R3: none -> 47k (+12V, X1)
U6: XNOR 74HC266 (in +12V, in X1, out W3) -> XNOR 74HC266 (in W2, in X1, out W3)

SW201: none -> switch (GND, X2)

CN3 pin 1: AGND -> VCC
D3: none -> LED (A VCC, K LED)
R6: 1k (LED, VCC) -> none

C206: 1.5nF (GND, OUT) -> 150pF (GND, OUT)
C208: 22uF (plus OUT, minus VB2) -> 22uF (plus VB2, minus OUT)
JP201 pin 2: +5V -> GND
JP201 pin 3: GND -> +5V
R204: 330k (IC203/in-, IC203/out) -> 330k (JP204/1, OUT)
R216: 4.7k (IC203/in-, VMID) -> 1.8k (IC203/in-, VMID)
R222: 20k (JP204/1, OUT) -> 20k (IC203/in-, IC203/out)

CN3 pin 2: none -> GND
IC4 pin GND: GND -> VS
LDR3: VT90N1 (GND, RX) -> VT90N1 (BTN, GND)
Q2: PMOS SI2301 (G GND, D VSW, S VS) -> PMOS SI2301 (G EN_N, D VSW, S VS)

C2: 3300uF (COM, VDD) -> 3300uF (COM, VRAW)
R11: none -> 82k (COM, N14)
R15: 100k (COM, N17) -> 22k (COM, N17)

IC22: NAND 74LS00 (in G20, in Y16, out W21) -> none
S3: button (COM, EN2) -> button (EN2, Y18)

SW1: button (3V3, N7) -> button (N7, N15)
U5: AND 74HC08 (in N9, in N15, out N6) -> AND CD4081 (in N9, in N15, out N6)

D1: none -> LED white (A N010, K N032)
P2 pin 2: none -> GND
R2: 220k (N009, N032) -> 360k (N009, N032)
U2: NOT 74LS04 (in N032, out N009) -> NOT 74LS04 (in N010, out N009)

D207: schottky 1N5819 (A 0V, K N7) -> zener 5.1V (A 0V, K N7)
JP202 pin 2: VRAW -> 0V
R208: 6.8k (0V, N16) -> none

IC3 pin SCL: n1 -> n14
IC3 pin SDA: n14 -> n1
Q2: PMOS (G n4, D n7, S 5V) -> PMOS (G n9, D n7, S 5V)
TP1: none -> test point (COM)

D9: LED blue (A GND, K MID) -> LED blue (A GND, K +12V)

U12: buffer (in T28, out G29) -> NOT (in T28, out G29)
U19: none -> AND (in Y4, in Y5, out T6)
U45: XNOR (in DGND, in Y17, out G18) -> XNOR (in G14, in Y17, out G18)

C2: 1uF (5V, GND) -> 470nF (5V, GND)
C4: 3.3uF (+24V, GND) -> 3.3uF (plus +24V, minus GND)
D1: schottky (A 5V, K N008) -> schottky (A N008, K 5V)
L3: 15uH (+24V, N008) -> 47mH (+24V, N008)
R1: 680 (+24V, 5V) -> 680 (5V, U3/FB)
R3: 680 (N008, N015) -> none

__What to do__.
The records above must be printed again in full, exactly as written.

__Task result__.
R3: none -> 47k (+12V, X1)
U6: XNOR 74HC266 (in +12V, in X1, out W3) -> XNOR 74HC266 (in W2, in X1, out W3)

SW201: none -> switch (GND, X2)

CN3 pin 1: AGND -> VCC
D3: none -> LED (A VCC, K LED)
R6: 1k (LED, VCC) -> none

C206: 1.5nF (GND, OUT) -> 150pF (GND, OUT)
C208: 22uF (plus OUT, minus VB2) -> 22uF (plus VB2, minus OUT)
JP201 pin 2: +5V -> GND
JP201 pin 3: GND -> +5V
R204: 330k (IC203/in-, IC203/out) -> 330k (JP204/1, OUT)
R216: 4.7k (IC203/in-, VMID) -> 1.8k (IC203/in-, VMID)
R222: 20k (JP204/1, OUT) -> 20k (IC203/in-, IC203/out)

CN3 pin 2: none -> GND
IC4 pin GND: GND -> VS
LDR3: VT90N1 (GND, RX) -> VT90N1 (BTN, GND)
Q2: PMOS SI2301 (G GND, D VSW, S VS) -> PMOS SI2301 (G EN_N, D VSW, S VS)

C2: 3300uF (COM, VDD) -> 3300uF (COM, VRAW)
R11: none -> 82k (COM, N14)
R15: 100k (COM, N17) -> 22k (COM, N17)

IC22: NAND 74LS00 (in G20, in Y16, out W21) -> none
S3: button (COM, EN2) -> button (EN2, Y18)

SW1: button (3V3, N7) -> button (N7, N15)
U5: AND 74HC08 (in N9, in N15, out N6) -> AND CD4081 (in N9, in N15, out N6)

D1: none -> LED white (A N010, K N032)
P2 pin 2: none -> GND
R2: 220k (N009, N032) -> 360k (N009, N032)
U2: NOT 74LS04 (in N032, out N009) -> NOT 74LS04 (in N010, out N009)

D207: schottky 1N5819 (A 0V, K N7) -> zener 5.1V (A 0V, K N7)
JP202 pin 2: VRAW -> 0V
R208: 6.8k (0V, N16) -> none

IC3 pin SCL: n1 -> n14
IC3 pin SDA: n14 -> n1
Q2: PMOS (G n4, D n7, S 5V) -> PMOS (G n9, D n7, S 5V)
TP1: none -> test point (COM)

D9: LED blue (A GND, K MID) -> LED blue (A GND, K +12V)

U12: buffer (in T28, out G29) -> NOT (in T28, out G29)
U19: none -> AND (in Y4, in Y5, out T6)
U45: XNOR (in DGND, in Y17, out G18) -> XNOR (in G14, in Y17, out G18)

C2: 1uF (5V, GND) -> 470nF (5V, GND)
C4: 3.3uF (+24V, GND) -> 3.3uF (plus +24V, minus GND)
D1: schottky (A 5V, K N008) -> schottky (A N008, K 5V)
L3: 15uH (+24V, N008) -> 47mH (+24V, N008)
R1: 680 (+24V, 5V) -> 680 (5V, U3/FB)
R3: 680 (N008, N015) -> none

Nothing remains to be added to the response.